◆ Task prompt
Pull every line containing "lamp" from the listing.
Start of Exercise input
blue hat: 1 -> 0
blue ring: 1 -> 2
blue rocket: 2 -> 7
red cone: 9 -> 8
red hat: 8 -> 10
End of Exercise input
Start of Exercise input
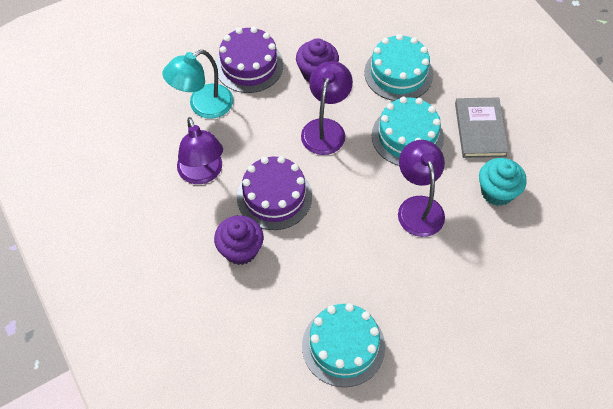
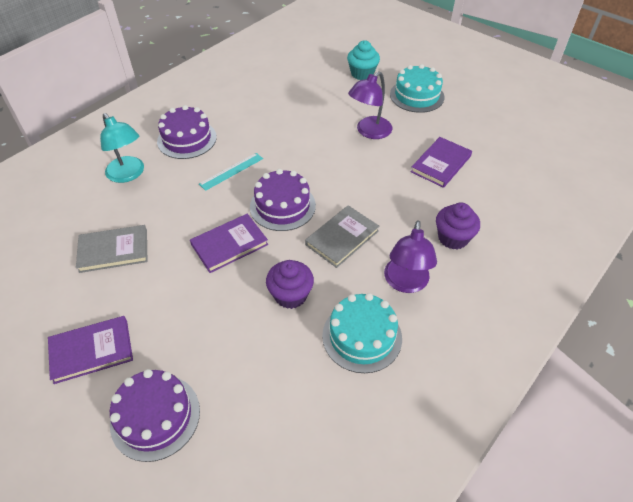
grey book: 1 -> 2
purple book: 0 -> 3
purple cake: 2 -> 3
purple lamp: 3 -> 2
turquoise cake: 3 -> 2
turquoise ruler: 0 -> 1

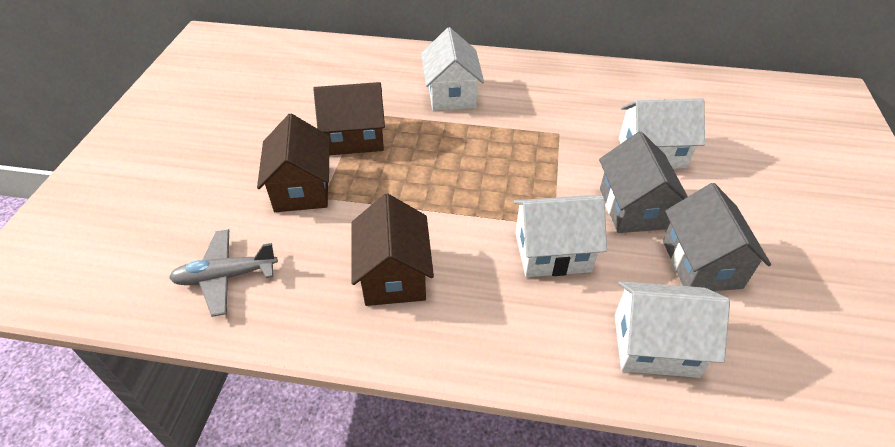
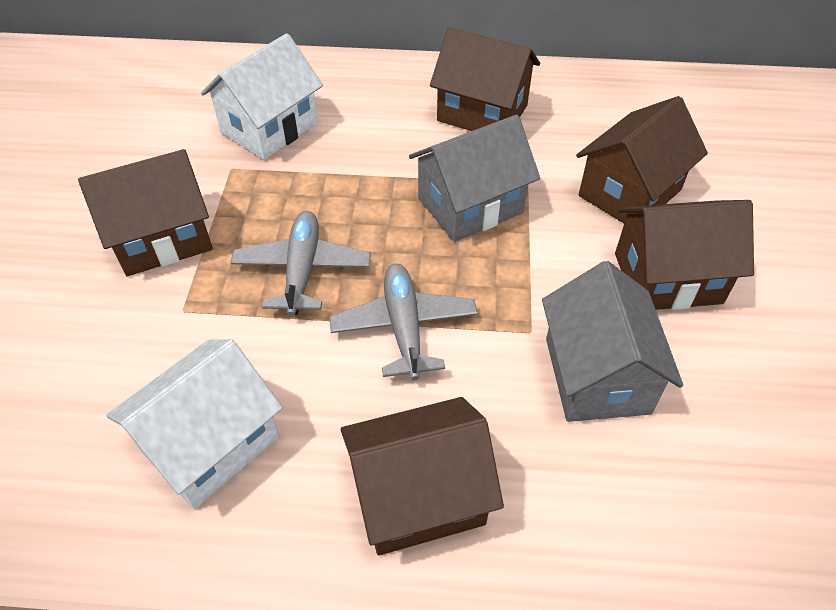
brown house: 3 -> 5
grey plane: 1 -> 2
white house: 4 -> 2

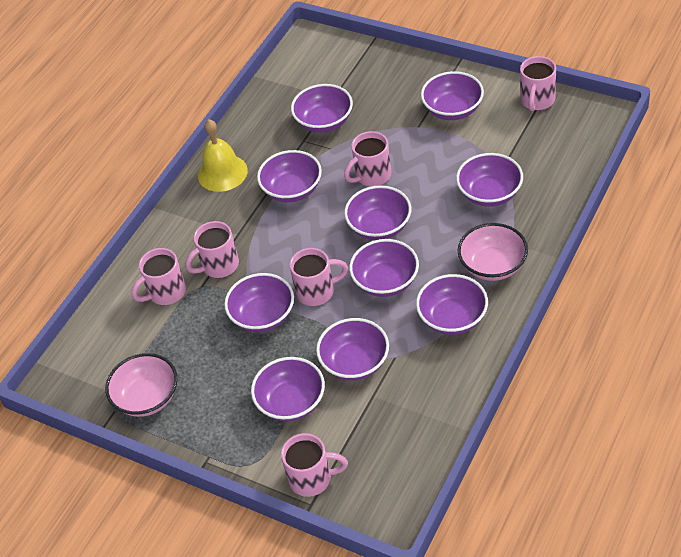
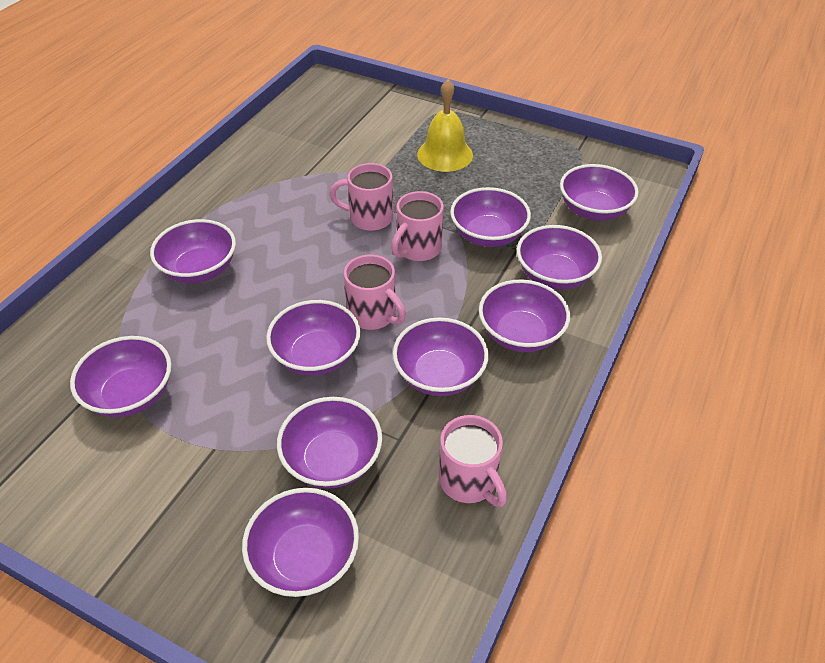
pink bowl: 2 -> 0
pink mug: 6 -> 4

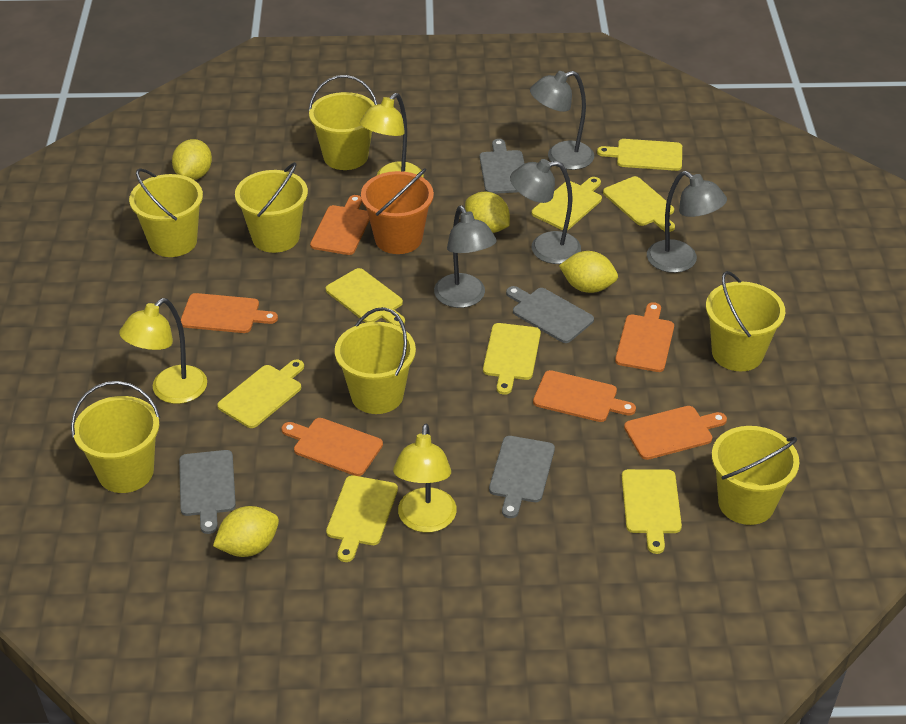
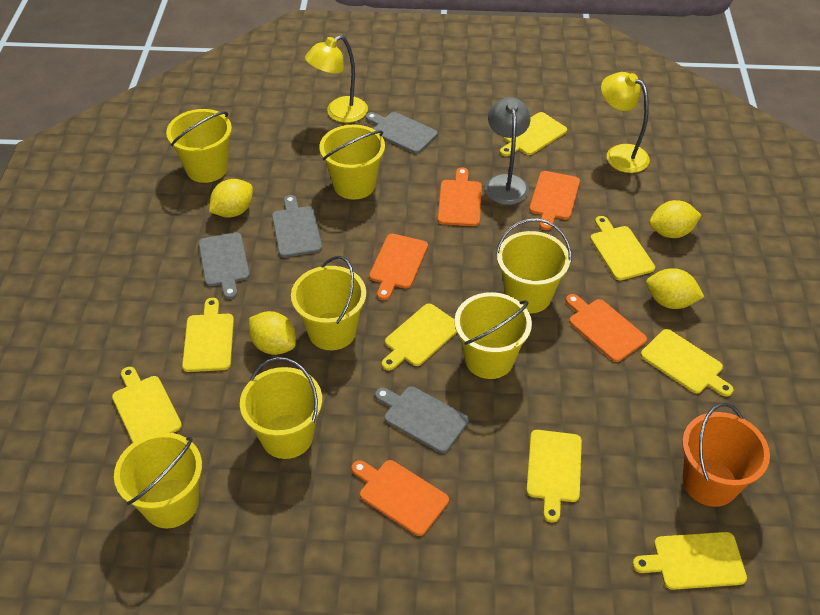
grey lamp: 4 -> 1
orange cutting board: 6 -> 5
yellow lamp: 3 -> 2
End of Exercise input
◆ Answer box
purple lamp: 3 -> 2
grey lamp: 4 -> 1
yellow lamp: 3 -> 2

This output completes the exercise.